▽
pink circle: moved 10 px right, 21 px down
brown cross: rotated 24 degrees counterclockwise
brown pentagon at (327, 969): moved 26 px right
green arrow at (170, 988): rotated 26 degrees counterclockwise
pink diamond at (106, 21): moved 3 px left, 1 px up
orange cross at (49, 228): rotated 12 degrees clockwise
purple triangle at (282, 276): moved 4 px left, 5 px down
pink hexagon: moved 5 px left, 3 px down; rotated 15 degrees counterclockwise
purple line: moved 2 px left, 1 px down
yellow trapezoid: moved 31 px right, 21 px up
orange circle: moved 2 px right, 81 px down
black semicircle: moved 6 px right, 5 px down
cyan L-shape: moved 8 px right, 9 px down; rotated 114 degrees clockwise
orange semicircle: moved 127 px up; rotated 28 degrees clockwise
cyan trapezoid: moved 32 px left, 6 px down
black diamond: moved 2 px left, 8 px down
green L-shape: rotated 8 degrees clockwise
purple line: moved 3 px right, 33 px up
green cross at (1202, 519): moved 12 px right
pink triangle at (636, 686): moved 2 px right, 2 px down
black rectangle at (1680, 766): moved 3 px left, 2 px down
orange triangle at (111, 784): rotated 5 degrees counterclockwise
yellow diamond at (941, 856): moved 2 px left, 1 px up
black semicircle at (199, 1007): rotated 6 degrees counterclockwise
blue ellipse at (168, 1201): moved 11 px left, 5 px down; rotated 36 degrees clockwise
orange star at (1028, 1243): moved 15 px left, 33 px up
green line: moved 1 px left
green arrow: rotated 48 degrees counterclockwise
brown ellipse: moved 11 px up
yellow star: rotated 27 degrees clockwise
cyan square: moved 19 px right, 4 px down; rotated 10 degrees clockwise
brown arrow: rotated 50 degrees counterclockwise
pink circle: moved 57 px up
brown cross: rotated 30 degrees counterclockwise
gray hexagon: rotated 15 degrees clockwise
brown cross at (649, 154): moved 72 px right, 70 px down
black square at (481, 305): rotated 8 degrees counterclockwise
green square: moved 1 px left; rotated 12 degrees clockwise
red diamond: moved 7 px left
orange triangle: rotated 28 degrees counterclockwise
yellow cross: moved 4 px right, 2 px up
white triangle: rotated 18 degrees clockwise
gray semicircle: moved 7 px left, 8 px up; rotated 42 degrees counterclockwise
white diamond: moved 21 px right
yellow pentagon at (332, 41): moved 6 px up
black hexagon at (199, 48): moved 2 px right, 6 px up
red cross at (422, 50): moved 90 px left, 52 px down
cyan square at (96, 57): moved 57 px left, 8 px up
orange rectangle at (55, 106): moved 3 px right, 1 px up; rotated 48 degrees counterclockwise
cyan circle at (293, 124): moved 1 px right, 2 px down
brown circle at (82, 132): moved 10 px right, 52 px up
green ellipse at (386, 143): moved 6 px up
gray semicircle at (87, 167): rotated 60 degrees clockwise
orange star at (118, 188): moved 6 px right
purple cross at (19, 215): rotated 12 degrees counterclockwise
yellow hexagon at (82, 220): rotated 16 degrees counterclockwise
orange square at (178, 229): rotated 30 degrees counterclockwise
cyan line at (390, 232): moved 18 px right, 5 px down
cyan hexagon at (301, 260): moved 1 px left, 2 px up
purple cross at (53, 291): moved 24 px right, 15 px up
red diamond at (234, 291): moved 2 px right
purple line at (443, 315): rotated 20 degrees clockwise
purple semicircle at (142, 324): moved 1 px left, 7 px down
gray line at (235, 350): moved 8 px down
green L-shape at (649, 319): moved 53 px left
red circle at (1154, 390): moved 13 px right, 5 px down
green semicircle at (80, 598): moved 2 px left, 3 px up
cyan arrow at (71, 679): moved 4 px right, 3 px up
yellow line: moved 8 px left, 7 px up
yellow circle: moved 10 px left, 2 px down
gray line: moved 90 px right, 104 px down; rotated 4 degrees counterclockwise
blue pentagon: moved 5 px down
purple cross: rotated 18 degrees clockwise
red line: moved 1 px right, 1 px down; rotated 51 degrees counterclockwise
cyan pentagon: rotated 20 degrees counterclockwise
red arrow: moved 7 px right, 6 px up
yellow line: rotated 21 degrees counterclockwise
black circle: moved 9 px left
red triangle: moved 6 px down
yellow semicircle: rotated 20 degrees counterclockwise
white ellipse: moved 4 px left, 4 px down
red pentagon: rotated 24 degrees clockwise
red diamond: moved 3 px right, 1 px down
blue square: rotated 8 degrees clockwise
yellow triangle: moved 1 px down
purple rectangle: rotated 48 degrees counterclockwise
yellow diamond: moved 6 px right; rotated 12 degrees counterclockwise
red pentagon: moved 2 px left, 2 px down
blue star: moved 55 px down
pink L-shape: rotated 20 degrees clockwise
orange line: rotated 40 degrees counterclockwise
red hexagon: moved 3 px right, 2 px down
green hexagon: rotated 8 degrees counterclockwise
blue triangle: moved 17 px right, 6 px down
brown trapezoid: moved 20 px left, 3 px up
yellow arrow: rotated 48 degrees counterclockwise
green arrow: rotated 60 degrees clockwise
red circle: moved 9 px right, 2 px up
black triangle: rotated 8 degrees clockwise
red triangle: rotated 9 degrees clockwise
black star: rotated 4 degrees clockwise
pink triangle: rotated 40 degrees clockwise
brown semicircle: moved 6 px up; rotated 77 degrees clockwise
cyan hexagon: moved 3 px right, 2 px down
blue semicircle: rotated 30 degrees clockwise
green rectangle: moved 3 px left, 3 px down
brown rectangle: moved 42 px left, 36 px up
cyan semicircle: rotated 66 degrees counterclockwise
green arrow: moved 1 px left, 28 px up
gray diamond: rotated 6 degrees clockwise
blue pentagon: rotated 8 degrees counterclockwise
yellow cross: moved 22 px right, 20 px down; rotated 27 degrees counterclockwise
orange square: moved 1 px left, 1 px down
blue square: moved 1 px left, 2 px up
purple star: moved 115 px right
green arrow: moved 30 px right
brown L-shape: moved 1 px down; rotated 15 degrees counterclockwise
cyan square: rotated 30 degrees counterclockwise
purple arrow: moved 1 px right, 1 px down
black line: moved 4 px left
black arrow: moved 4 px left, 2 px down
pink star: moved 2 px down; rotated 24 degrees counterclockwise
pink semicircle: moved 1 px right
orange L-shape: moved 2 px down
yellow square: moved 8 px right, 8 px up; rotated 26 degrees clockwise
△
Only a number is wanted here: the count of lines above that hold the word "white".

3